-- Opening Marker --

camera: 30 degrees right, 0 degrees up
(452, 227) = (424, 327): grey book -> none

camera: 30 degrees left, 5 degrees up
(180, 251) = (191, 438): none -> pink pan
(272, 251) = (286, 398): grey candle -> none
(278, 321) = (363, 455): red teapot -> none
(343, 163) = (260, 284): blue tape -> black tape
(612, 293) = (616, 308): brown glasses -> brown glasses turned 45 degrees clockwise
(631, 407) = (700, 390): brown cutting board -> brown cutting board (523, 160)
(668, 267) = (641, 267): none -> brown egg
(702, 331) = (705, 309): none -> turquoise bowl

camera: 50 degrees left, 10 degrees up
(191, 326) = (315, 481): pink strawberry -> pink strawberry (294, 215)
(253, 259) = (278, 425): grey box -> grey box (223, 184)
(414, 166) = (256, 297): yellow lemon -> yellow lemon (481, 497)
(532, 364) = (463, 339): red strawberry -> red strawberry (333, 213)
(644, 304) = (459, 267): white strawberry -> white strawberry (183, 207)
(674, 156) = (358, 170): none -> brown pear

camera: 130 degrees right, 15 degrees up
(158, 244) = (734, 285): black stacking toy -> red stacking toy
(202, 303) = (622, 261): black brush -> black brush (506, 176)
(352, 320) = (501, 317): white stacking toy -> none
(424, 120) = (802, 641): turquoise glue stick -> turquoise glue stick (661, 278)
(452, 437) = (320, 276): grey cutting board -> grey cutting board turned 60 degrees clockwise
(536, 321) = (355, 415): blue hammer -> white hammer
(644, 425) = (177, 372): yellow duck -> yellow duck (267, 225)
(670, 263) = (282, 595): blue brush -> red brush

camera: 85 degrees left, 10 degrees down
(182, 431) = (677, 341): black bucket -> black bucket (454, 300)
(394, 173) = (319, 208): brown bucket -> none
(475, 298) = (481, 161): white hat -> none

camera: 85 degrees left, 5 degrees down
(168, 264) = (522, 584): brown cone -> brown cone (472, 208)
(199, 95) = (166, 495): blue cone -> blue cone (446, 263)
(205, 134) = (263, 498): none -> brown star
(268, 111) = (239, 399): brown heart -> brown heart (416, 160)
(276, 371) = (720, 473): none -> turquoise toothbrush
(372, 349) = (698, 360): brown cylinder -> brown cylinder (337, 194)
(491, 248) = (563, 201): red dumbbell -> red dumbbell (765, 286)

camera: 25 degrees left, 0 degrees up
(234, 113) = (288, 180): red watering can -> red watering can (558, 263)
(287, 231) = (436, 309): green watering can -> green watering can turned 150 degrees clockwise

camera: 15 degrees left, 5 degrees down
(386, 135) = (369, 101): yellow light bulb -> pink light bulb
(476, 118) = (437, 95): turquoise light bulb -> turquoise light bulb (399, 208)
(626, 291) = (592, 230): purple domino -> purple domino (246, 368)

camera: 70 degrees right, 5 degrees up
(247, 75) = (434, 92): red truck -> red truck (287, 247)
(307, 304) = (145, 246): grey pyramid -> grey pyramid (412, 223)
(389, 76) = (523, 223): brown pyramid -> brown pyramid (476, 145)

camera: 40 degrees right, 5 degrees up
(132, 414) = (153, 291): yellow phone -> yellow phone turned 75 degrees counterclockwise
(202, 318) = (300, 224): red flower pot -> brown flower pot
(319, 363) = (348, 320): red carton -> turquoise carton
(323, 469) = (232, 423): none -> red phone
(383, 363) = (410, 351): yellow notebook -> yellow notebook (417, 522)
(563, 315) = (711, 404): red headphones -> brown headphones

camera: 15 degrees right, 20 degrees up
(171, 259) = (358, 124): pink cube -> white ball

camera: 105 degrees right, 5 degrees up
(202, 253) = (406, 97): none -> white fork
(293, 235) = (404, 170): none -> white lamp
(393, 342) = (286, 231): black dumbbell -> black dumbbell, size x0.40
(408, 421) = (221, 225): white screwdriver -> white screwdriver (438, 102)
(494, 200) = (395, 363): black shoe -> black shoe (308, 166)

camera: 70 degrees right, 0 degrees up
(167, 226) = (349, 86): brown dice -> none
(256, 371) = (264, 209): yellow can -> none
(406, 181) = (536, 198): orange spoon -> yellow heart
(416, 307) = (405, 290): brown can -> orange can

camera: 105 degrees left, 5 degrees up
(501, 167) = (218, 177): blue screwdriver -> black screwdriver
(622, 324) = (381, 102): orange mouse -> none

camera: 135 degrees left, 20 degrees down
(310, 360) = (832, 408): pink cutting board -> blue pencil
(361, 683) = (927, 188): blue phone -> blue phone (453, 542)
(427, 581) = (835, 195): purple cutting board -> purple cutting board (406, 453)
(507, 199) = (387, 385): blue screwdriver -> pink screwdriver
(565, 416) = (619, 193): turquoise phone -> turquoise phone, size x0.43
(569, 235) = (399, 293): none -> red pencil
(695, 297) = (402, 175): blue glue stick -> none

-- Closing Marker --

AIM OF THE EXERCISE :: Give back, word for word, only the lines above from the line holding "(287, 231) = (436, 309): green" to the line holding "(386, 135) = (369, 101): yellow", both included.

WRITTEN RESPONSE ::
(287, 231) = (436, 309): green watering can -> green watering can turned 150 degrees clockwise

camera: 15 degrees left, 5 degrees down
(386, 135) = (369, 101): yellow light bulb -> pink light bulb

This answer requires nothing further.